TASK OBJECTIVE: Exact wording is required for every entry; transcribe all of them and leave the images out.

(Version difference data)
⁂
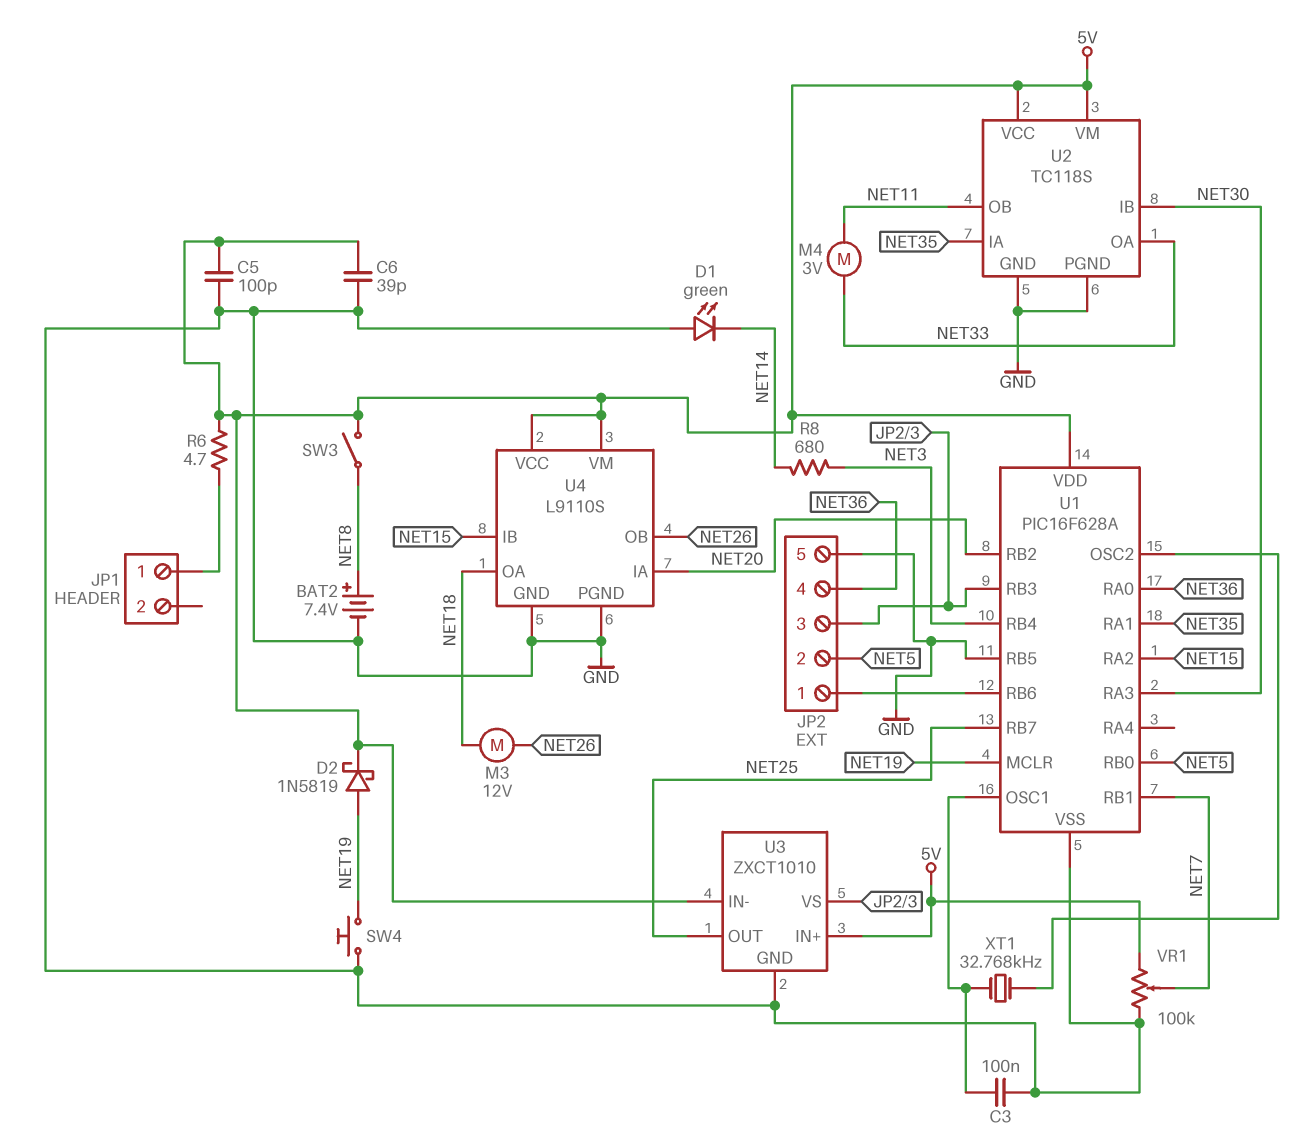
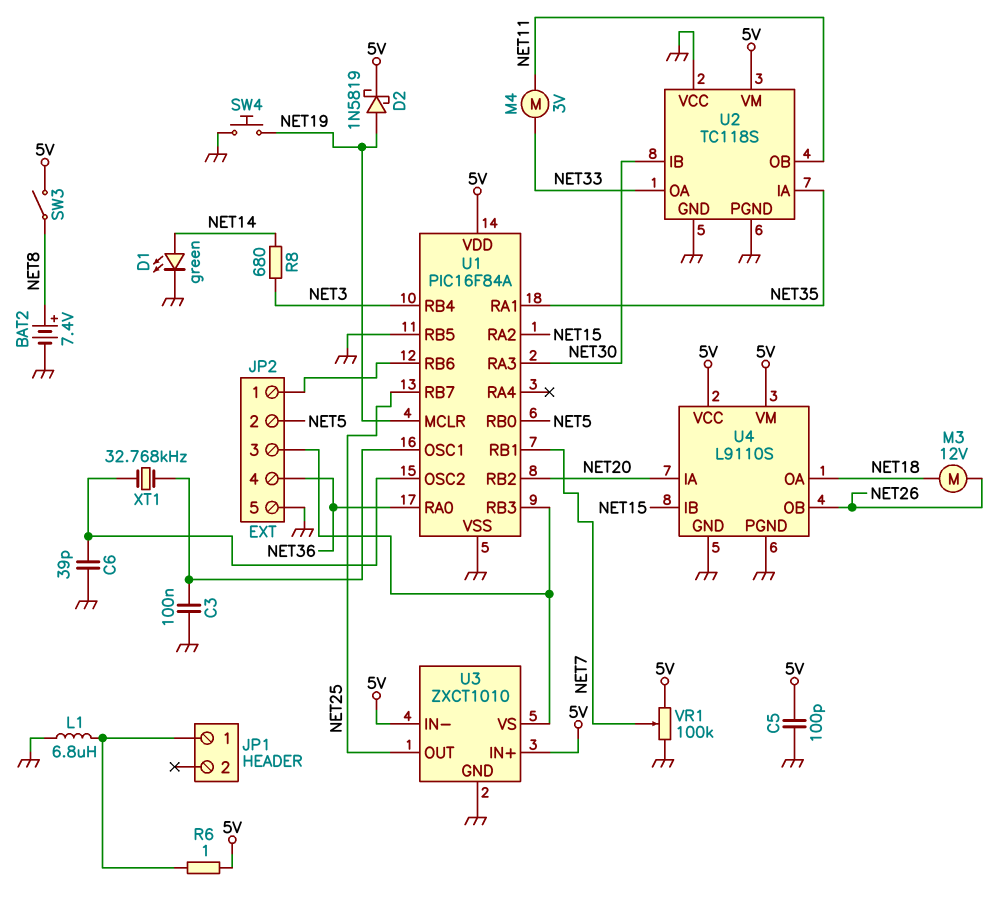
C6: 39pF (5V, GND) -> 39pF (GND, U1/OSC2)
D1: LED green (A GND, K NET14) -> LED green (A NET14, K GND)
L1: none -> 6.8uH (GND, JP1/1)
R6: 4.7 (5V, JP1/1) -> 1 (5V, JP1/1)
U1: PIC16F628A -> PIC16F84A
U2 pin VCC: 5V -> GND

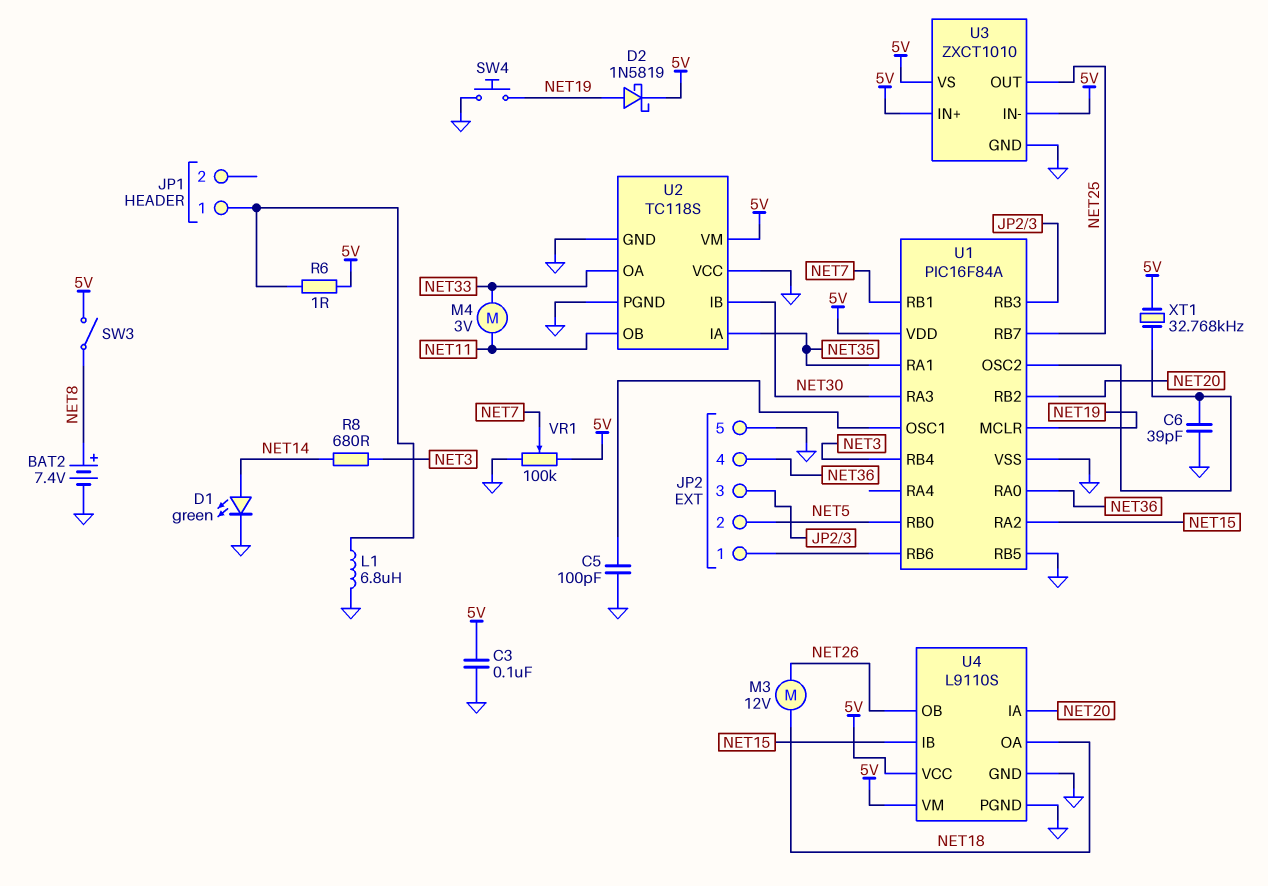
C3: 100nF (GND, U1/OSC1) -> 100nF (5V, GND)
C5: 100pF (5V, GND) -> 100pF (GND, U1/OSC1)
U3 pin VS: JP2/3 -> 5V
XT1: 32.768kHz (U1/OSC1, U1/OSC2) -> 32.768kHz (5V, U1/OSC2)

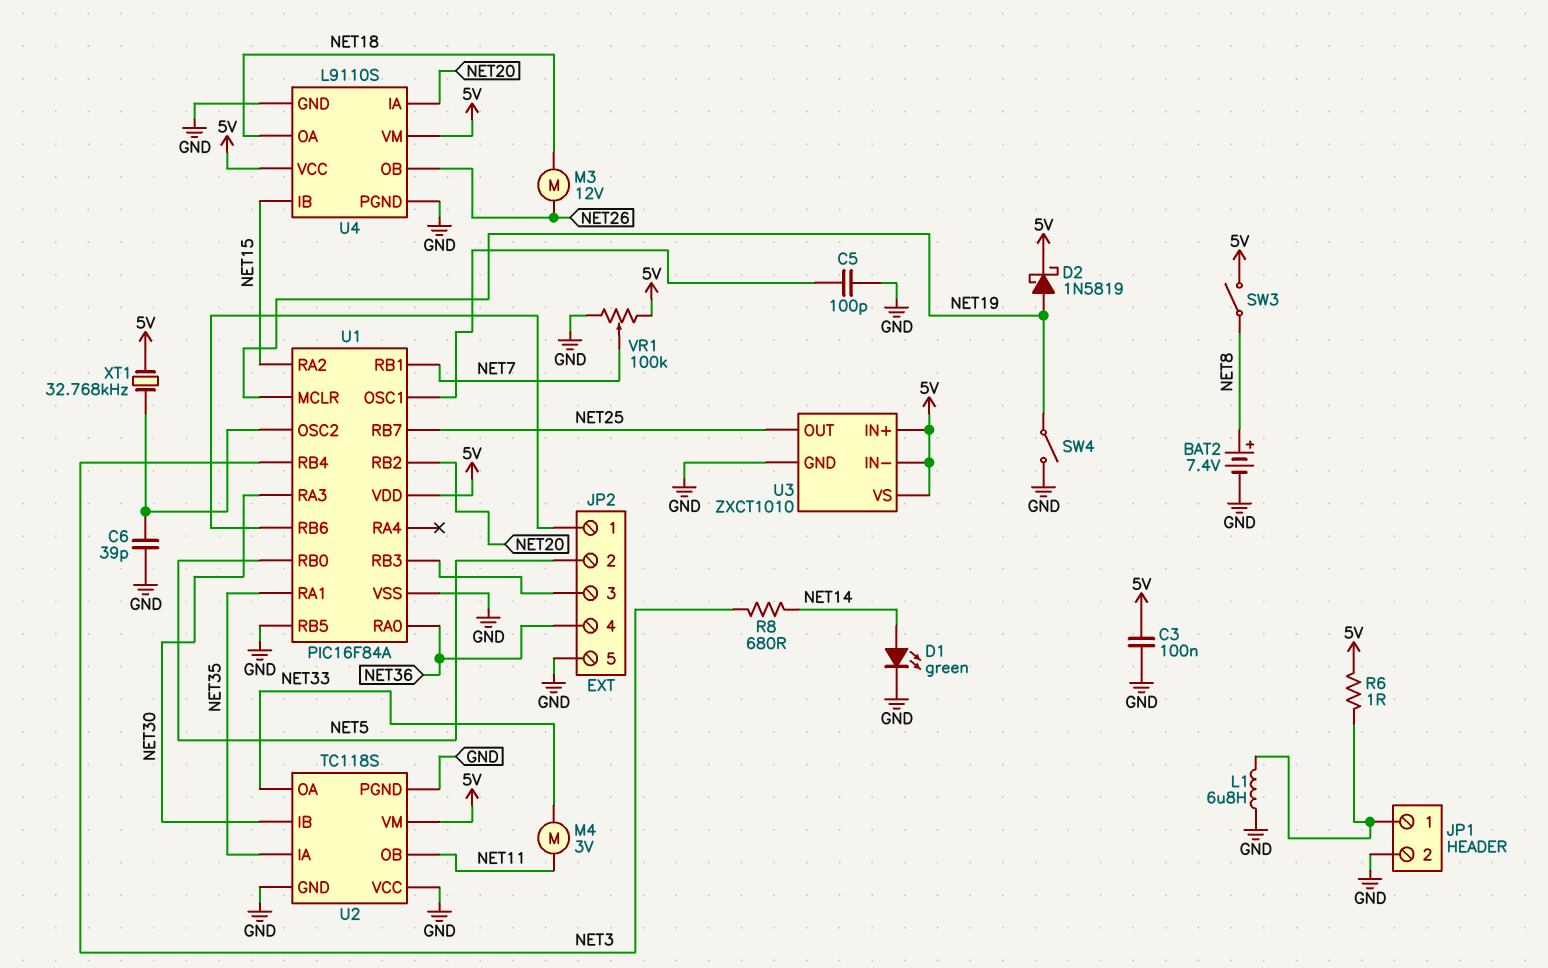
JP1 pin 2: none -> GND
SW4: button (GND, NET19) -> switch (GND, NET19)

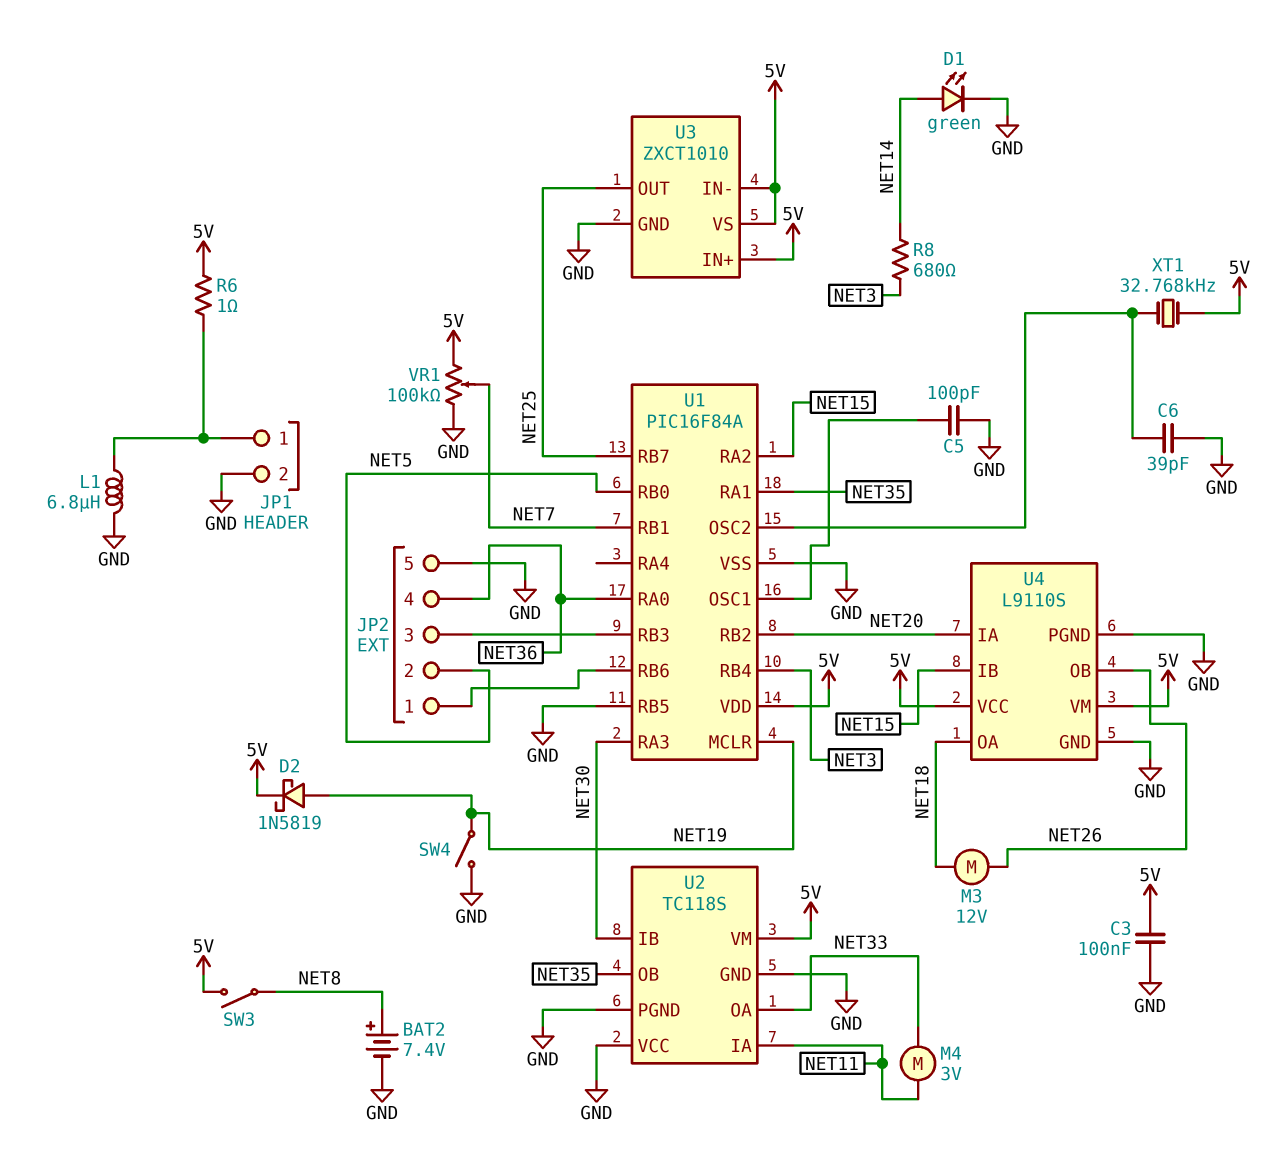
U2 pin IA: NET35 -> NET11
U2 pin OB: NET11 -> NET35

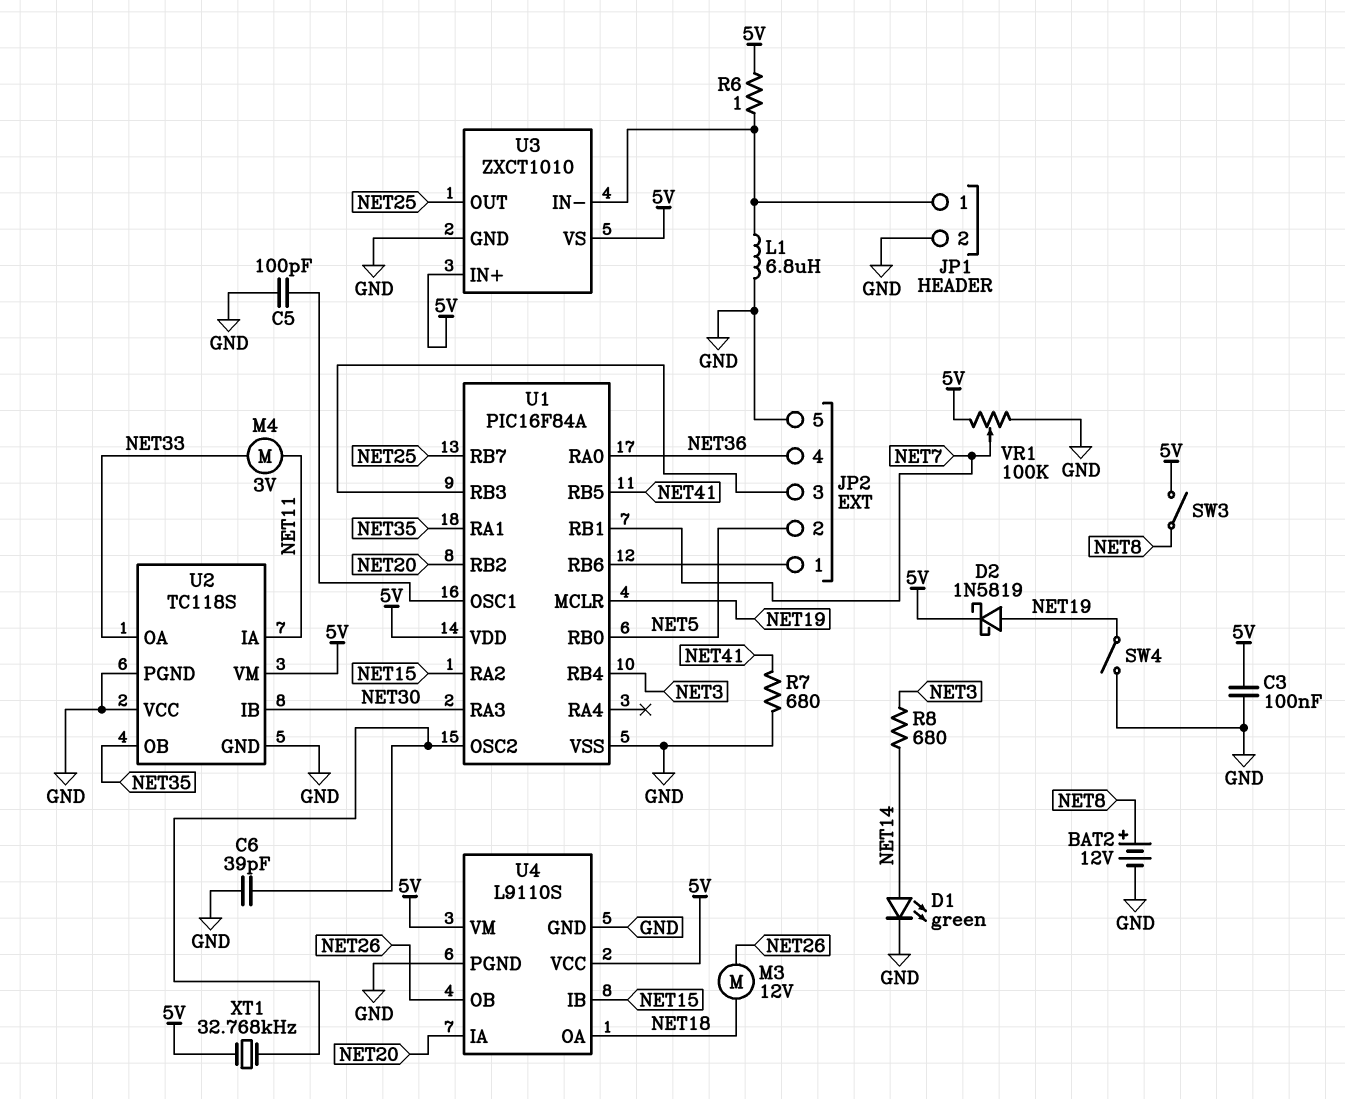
BAT2: 7.4V (plus NET8, minus GND) -> 12V (plus NET8, minus GND)
R7: none -> 680 (GND, NET41)
U1 pin RB5: GND -> NET41
U3 pin IN-: 5V -> JP1/1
⁂
WORKED SOLUTION:
C6: 39pF (5V, GND) -> 39pF (GND, U1/OSC2)
D1: LED green (A GND, K NET14) -> LED green (A NET14, K GND)
L1: none -> 6.8uH (GND, JP1/1)
R6: 4.7 (5V, JP1/1) -> 1 (5V, JP1/1)
U1: PIC16F628A -> PIC16F84A
U2 pin VCC: 5V -> GND

C3: 100nF (GND, U1/OSC1) -> 100nF (5V, GND)
C5: 100pF (5V, GND) -> 100pF (GND, U1/OSC1)
U3 pin VS: JP2/3 -> 5V
XT1: 32.768kHz (U1/OSC1, U1/OSC2) -> 32.768kHz (5V, U1/OSC2)

JP1 pin 2: none -> GND
SW4: button (GND, NET19) -> switch (GND, NET19)

U2 pin IA: NET35 -> NET11
U2 pin OB: NET11 -> NET35

BAT2: 7.4V (plus NET8, minus GND) -> 12V (plus NET8, minus GND)
R7: none -> 680 (GND, NET41)
U1 pin RB5: GND -> NET41
U3 pin IN-: 5V -> JP1/1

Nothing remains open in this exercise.